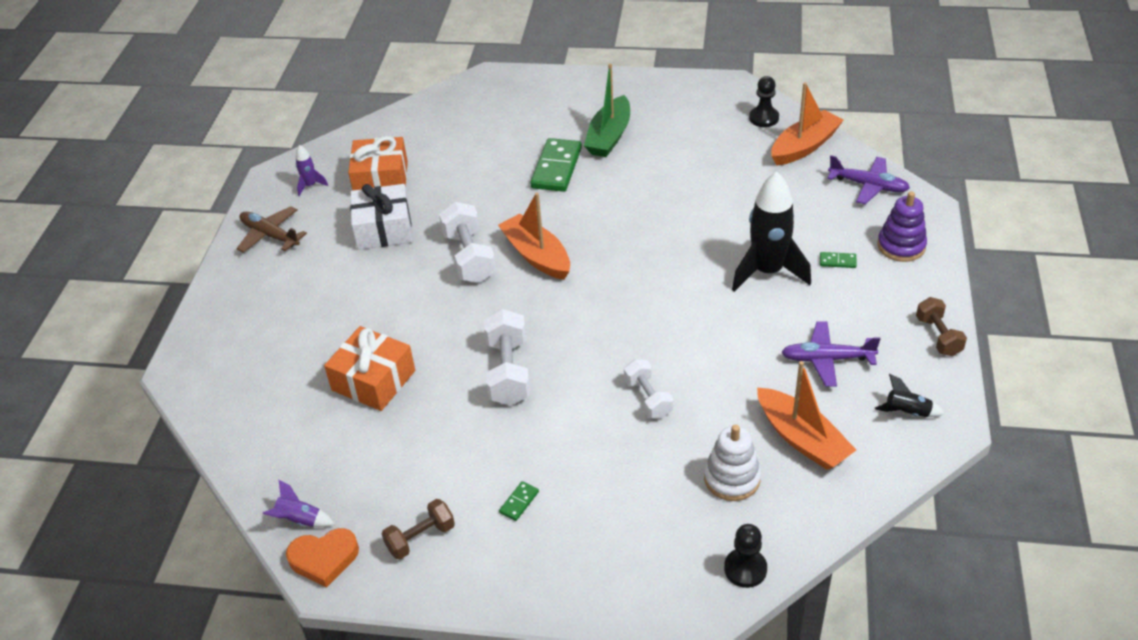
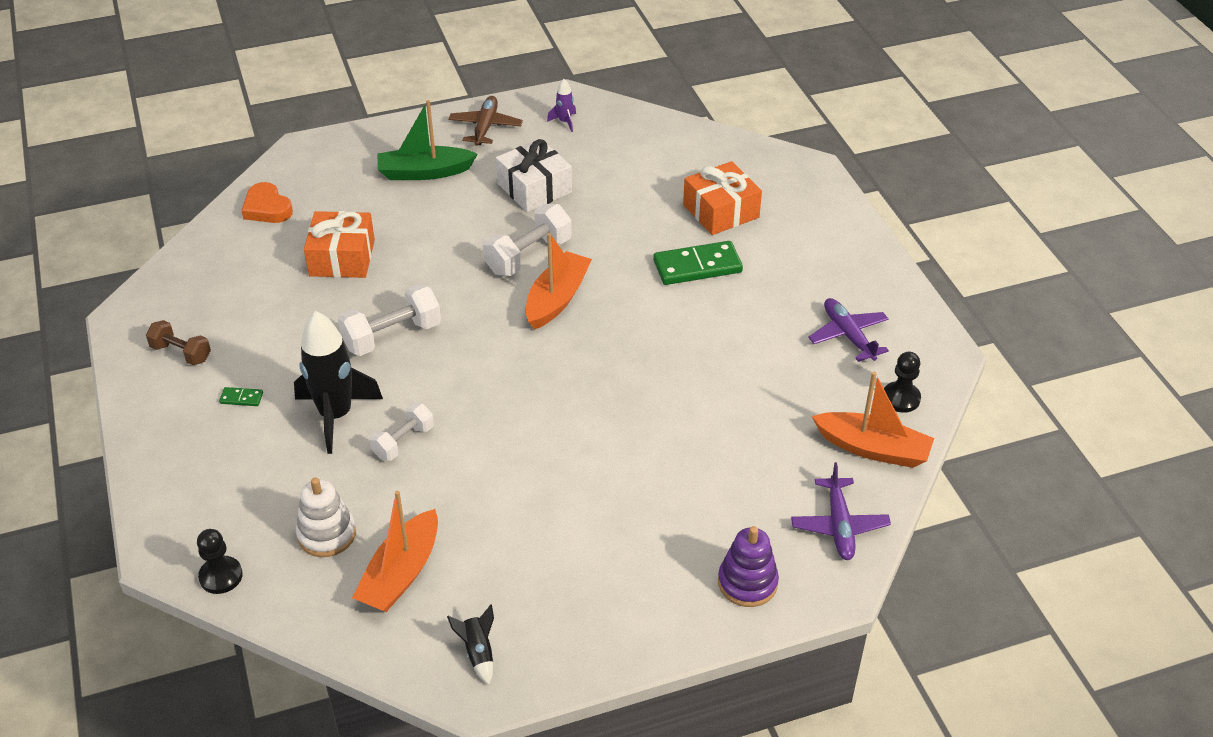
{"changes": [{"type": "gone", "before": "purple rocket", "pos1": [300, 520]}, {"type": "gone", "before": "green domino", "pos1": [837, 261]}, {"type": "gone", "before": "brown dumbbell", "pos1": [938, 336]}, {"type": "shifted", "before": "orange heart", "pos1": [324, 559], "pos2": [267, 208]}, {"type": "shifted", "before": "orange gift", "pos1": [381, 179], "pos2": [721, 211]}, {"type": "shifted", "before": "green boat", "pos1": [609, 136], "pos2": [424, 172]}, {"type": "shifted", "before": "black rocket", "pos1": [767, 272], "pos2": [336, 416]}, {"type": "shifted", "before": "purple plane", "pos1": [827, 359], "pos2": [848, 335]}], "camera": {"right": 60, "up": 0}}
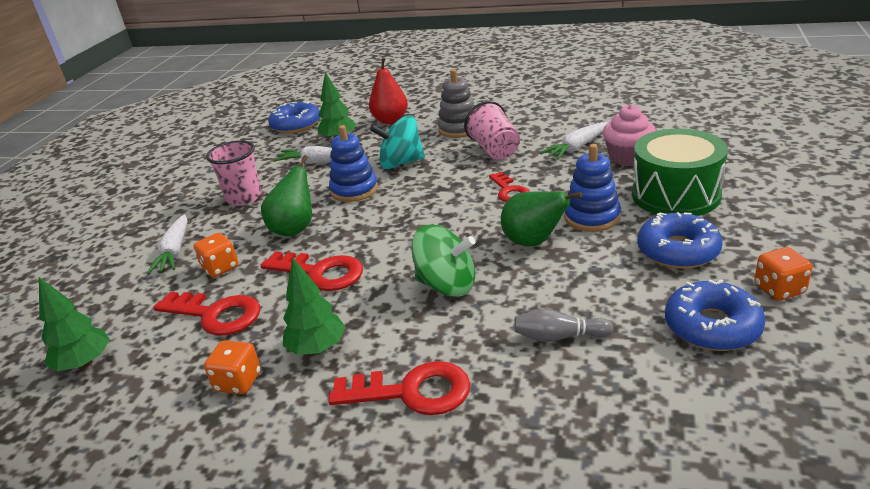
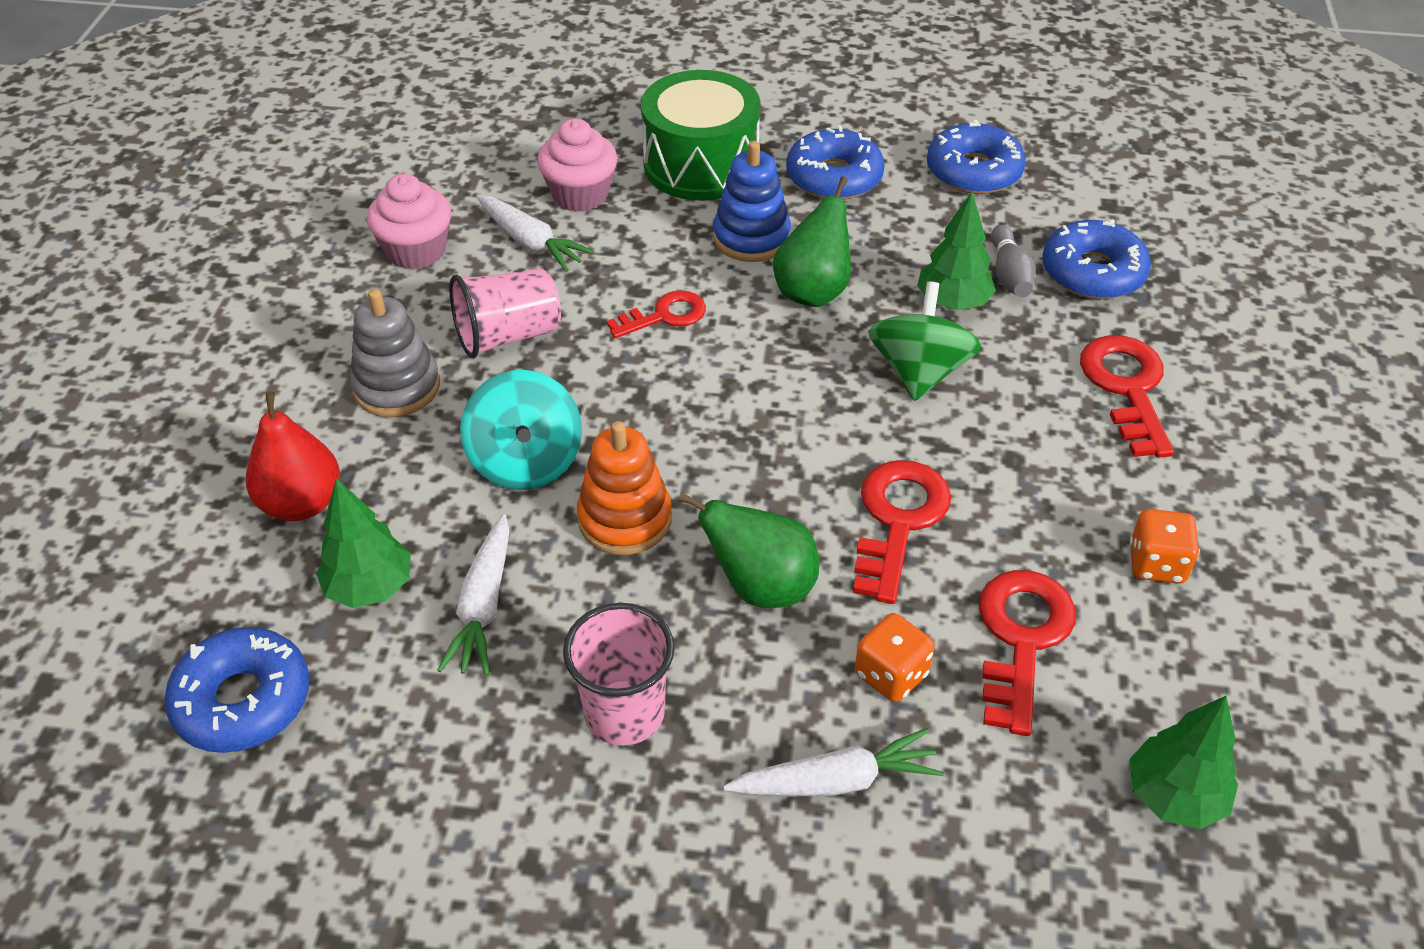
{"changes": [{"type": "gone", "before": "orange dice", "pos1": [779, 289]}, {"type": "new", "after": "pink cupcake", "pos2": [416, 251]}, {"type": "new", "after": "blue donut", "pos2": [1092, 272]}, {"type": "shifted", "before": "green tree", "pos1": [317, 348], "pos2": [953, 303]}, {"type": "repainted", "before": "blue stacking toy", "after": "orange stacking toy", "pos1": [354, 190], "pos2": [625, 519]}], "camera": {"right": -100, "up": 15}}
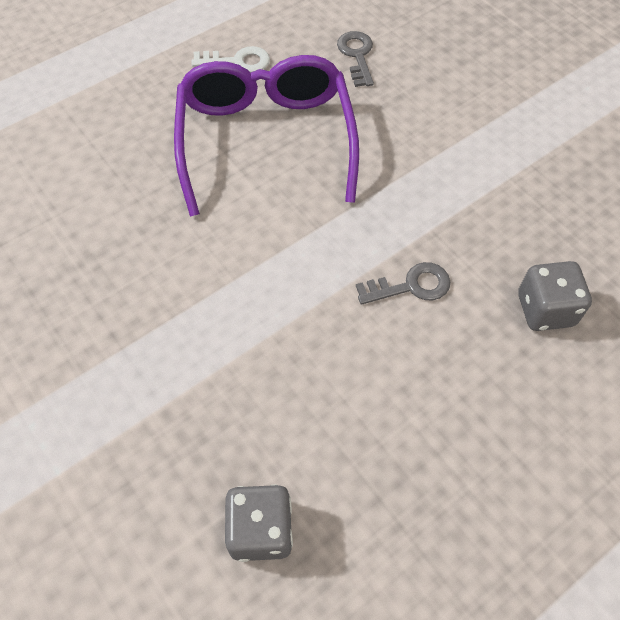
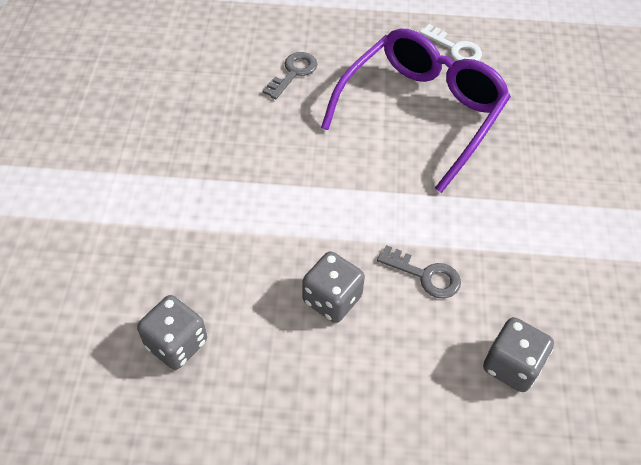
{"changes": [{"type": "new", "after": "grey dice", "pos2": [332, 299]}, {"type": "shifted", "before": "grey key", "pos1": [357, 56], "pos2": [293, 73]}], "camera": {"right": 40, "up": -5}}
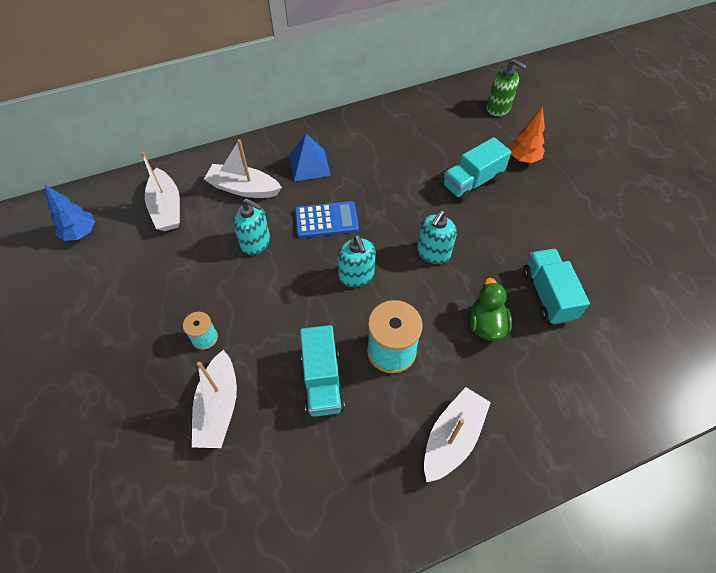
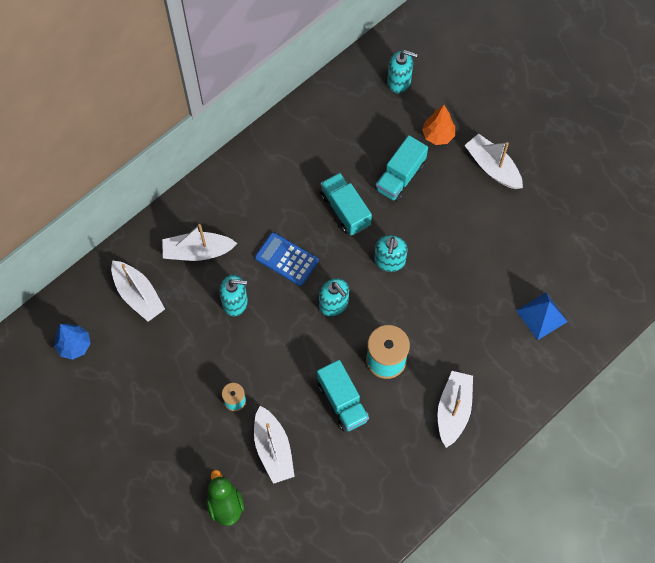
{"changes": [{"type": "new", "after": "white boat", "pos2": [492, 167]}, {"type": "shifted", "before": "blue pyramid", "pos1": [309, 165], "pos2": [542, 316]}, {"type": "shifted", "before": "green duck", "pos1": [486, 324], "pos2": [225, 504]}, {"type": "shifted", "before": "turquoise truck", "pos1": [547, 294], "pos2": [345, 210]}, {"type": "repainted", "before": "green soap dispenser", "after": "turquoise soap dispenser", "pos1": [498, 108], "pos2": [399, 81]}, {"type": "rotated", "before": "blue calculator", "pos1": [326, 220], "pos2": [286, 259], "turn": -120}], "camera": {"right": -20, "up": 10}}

§ What to do
Every line above is to be written out unchanged, with the pictures omitted.

§ Written answer
{"changes": [{"type": "gone", "before": "purple rocket", "pos1": [300, 520]}, {"type": "gone", "before": "green domino", "pos1": [837, 261]}, {"type": "gone", "before": "brown dumbbell", "pos1": [938, 336]}, {"type": "shifted", "before": "orange heart", "pos1": [324, 559], "pos2": [267, 208]}, {"type": "shifted", "before": "orange gift", "pos1": [381, 179], "pos2": [721, 211]}, {"type": "shifted", "before": "green boat", "pos1": [609, 136], "pos2": [424, 172]}, {"type": "shifted", "before": "black rocket", "pos1": [767, 272], "pos2": [336, 416]}, {"type": "shifted", "before": "purple plane", "pos1": [827, 359], "pos2": [848, 335]}], "camera": {"right": 60, "up": 0}}
{"changes": [{"type": "gone", "before": "orange dice", "pos1": [779, 289]}, {"type": "new", "after": "pink cupcake", "pos2": [416, 251]}, {"type": "new", "after": "blue donut", "pos2": [1092, 272]}, {"type": "shifted", "before": "green tree", "pos1": [317, 348], "pos2": [953, 303]}, {"type": "repainted", "before": "blue stacking toy", "after": "orange stacking toy", "pos1": [354, 190], "pos2": [625, 519]}], "camera": {"right": -100, "up": 15}}
{"changes": [{"type": "new", "after": "grey dice", "pos2": [332, 299]}, {"type": "shifted", "before": "grey key", "pos1": [357, 56], "pos2": [293, 73]}], "camera": {"right": 40, "up": -5}}
{"changes": [{"type": "new", "after": "white boat", "pos2": [492, 167]}, {"type": "shifted", "before": "blue pyramid", "pos1": [309, 165], "pos2": [542, 316]}, {"type": "shifted", "before": "green duck", "pos1": [486, 324], "pos2": [225, 504]}, {"type": "shifted", "before": "turquoise truck", "pos1": [547, 294], "pos2": [345, 210]}, {"type": "repainted", "before": "green soap dispenser", "after": "turquoise soap dispenser", "pos1": [498, 108], "pos2": [399, 81]}, {"type": "rotated", "before": "blue calculator", "pos1": [326, 220], "pos2": [286, 259], "turn": -120}], "camera": {"right": -20, "up": 10}}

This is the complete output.